### What to do
Each line of data below must be printed exactly as written, with any pictures removed.

### Given information
········

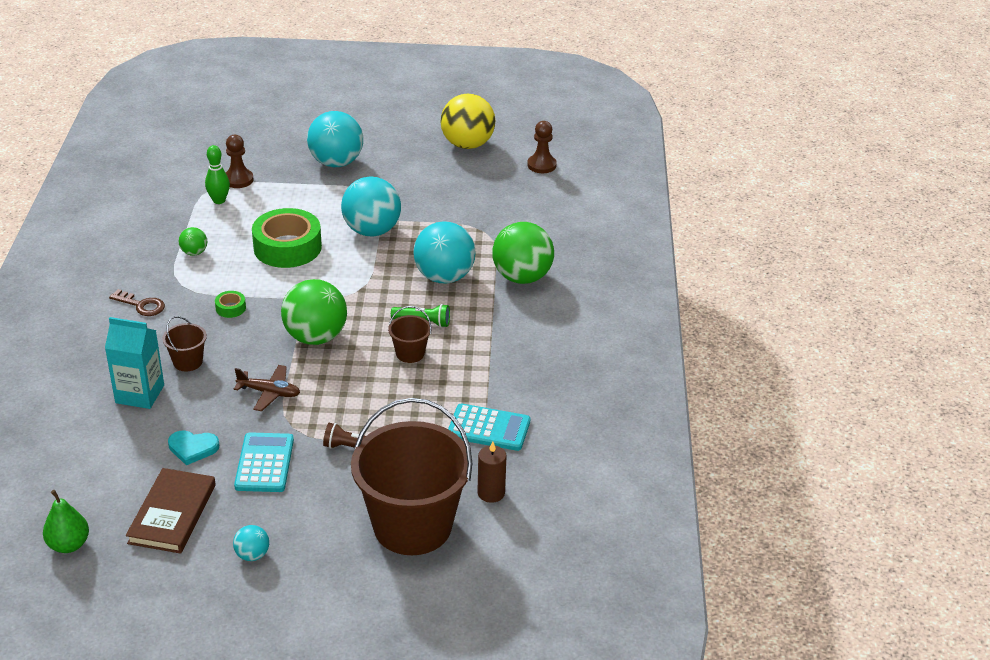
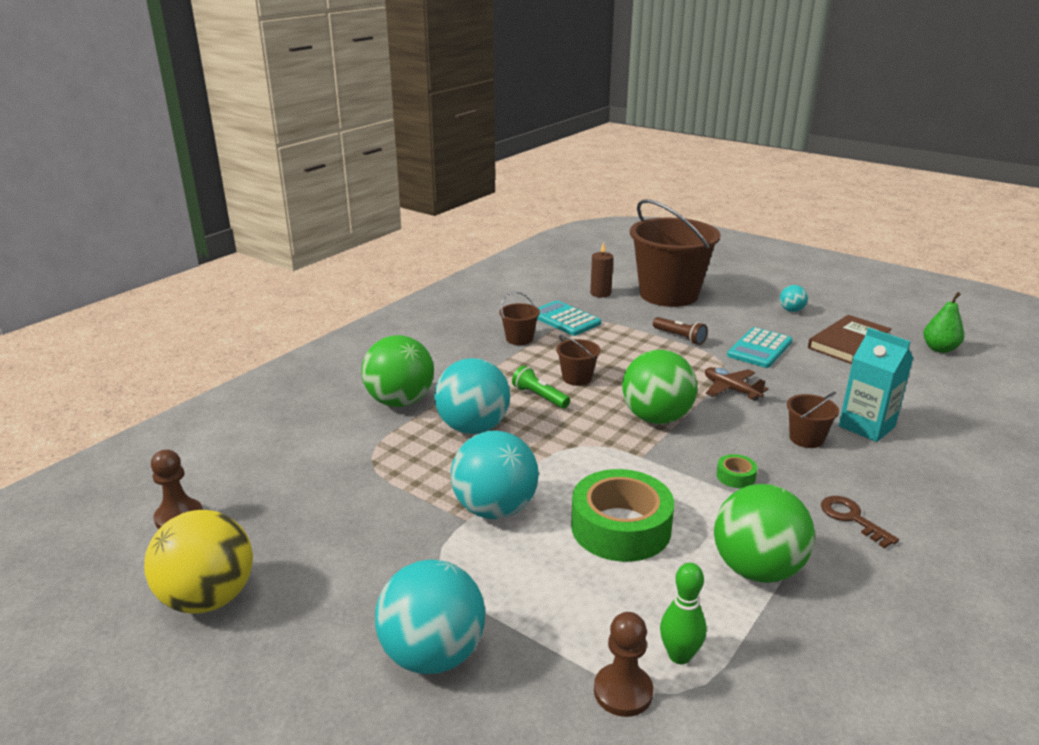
camera: 145 degrees left, 10 degrees down
(193, 448) = (820, 374): turquoise heart -> none
(194, 252) = (756, 569): green ball -> green ball, size x2.14
(504, 381) = (519, 339): none -> brown bucket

········

### Answer
camera: 145 degrees left, 10 degrees down
(193, 448) = (820, 374): turquoise heart -> none
(194, 252) = (756, 569): green ball -> green ball, size x2.14
(504, 381) = (519, 339): none -> brown bucket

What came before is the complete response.